Activity: Copy, from the listing, every line in which the string "round" is present.

Entries provided:
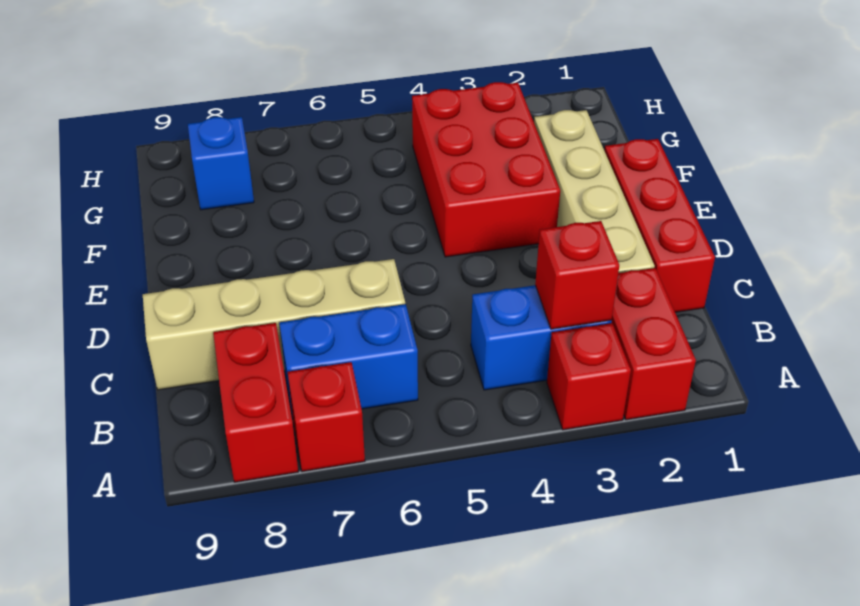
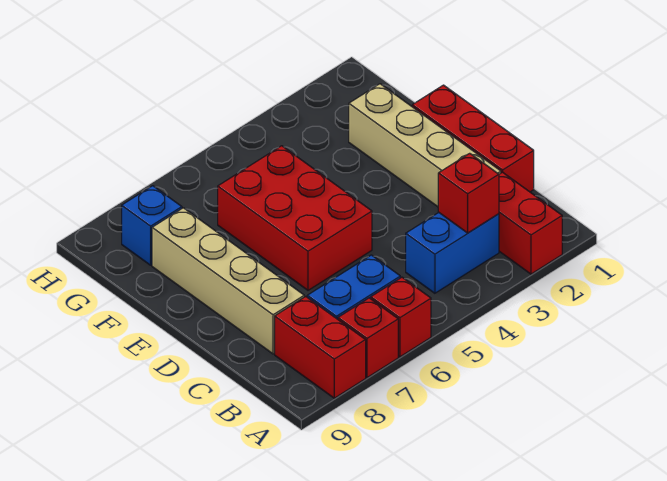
red brick A3 level 1 -> red brick A6 level 1
tan brick C6:C9 level 1 -> tan brick C8:F8 level 1
red brick E3:G4 level 1 -> red brick D5:F6 level 1

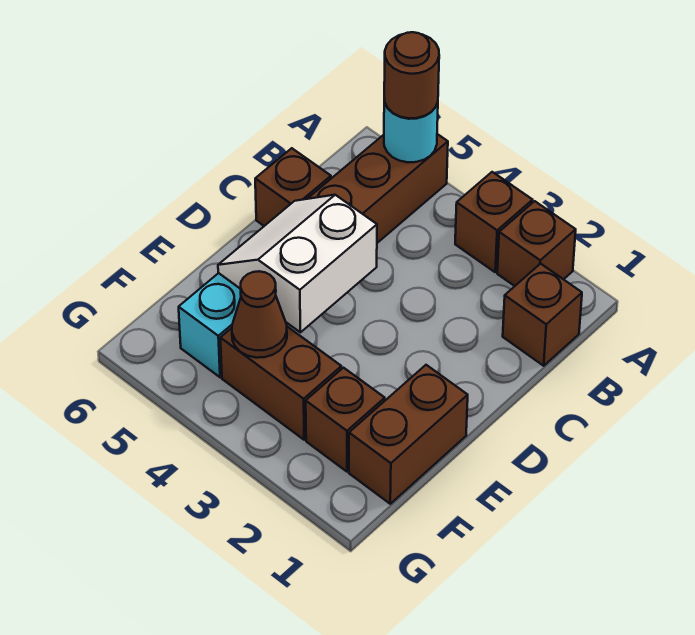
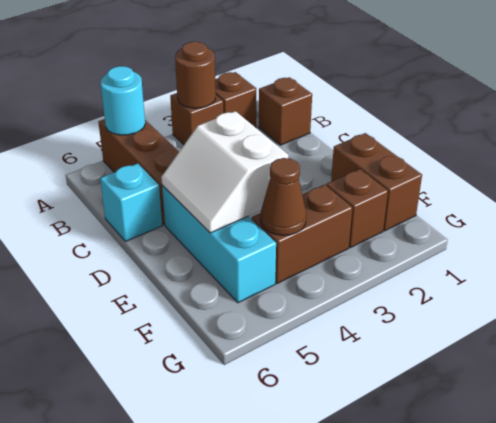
brown round brick A5 level 3 -> brown round brick A3 level 2
brown brick C6 level 1 -> cyan brick C6 level 1

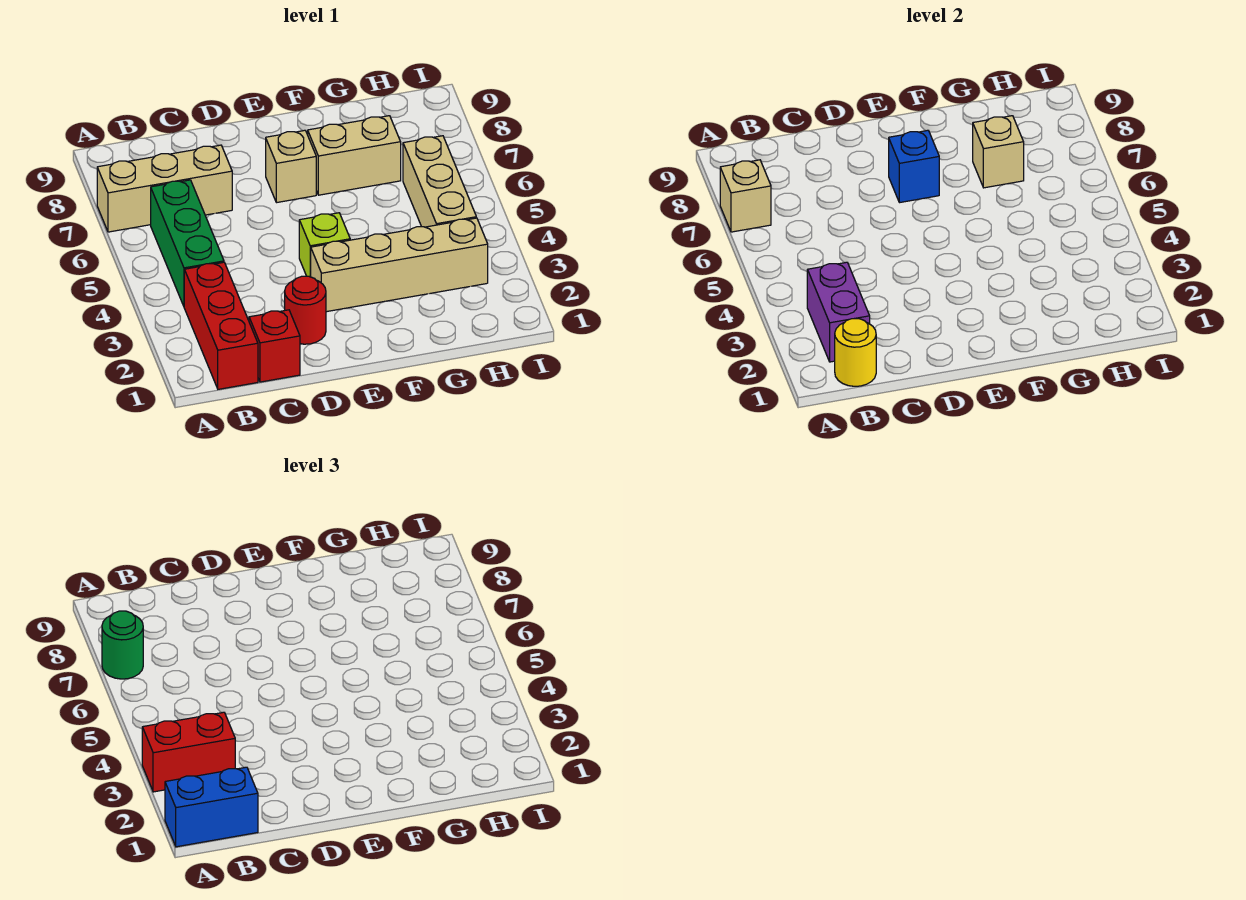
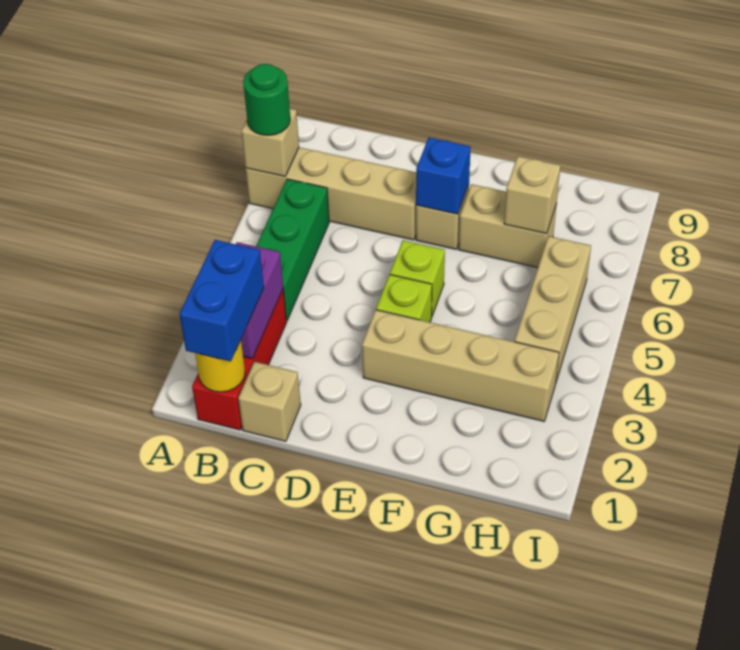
blue brick A1:B1 level 3 -> blue brick B1:B2 level 3
red brick A3:B3 level 3 -> none
tan brick A7:C7 level 1 -> tan brick A7:D7 level 1
red brick C1 level 1 -> tan brick C1 level 1
red round brick D2 level 1 -> none
none -> lime brick E5 level 1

Response to this exercise:
brown round brick A5 level 3 -> brown round brick A3 level 2
red round brick D2 level 1 -> none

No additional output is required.